***** Supplied material *****

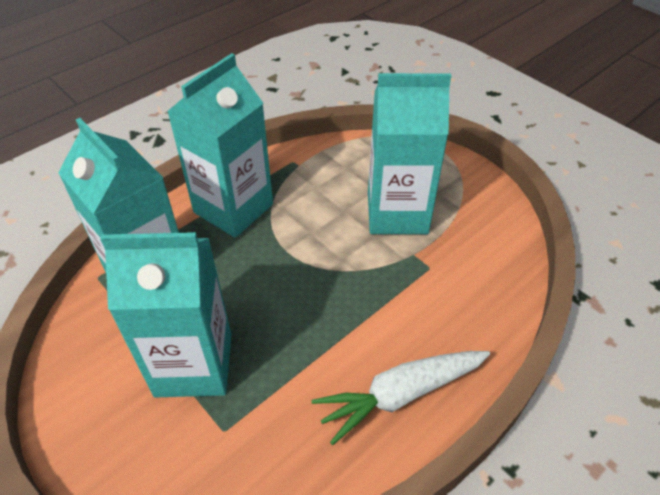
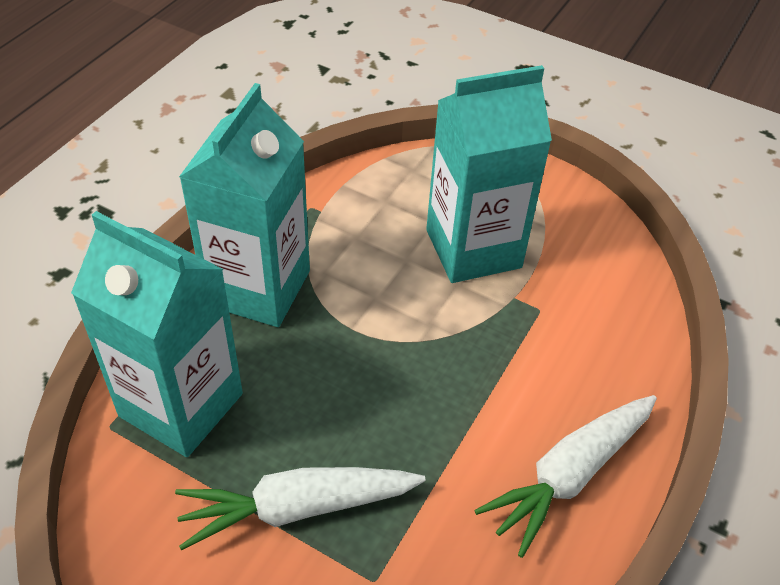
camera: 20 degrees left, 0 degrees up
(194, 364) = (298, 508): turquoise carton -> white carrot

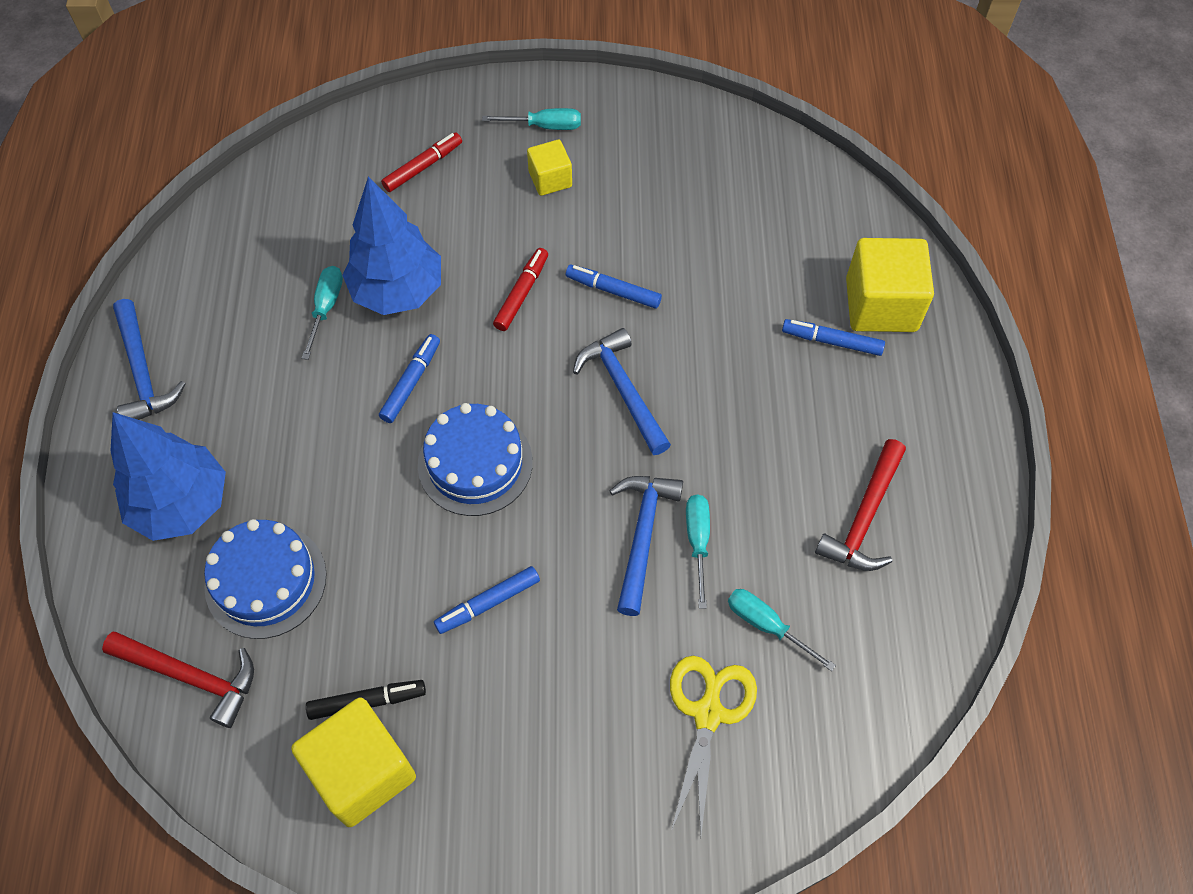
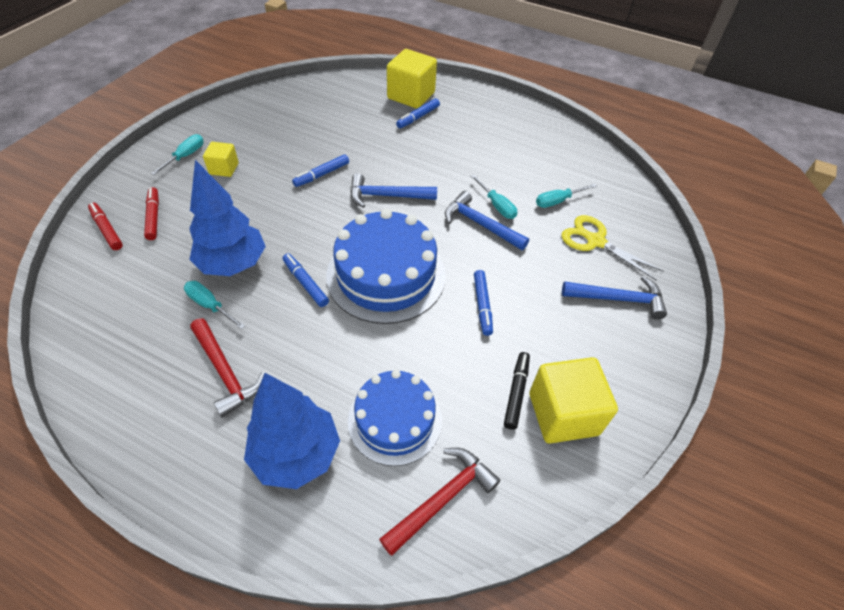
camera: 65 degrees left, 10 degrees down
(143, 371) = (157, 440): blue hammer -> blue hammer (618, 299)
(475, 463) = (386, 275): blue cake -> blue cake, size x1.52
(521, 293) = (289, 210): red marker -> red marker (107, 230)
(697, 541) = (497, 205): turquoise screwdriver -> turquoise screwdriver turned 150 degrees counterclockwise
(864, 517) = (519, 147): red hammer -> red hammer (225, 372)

*****

What to do. Write out, word for word, every line from the one containing "(143, 371) = (157, 440): blue" through the last line of the records above.

Solved problem.
(143, 371) = (157, 440): blue hammer -> blue hammer (618, 299)
(475, 463) = (386, 275): blue cake -> blue cake, size x1.52
(521, 293) = (289, 210): red marker -> red marker (107, 230)
(697, 541) = (497, 205): turquoise screwdriver -> turquoise screwdriver turned 150 degrees counterclockwise
(864, 517) = (519, 147): red hammer -> red hammer (225, 372)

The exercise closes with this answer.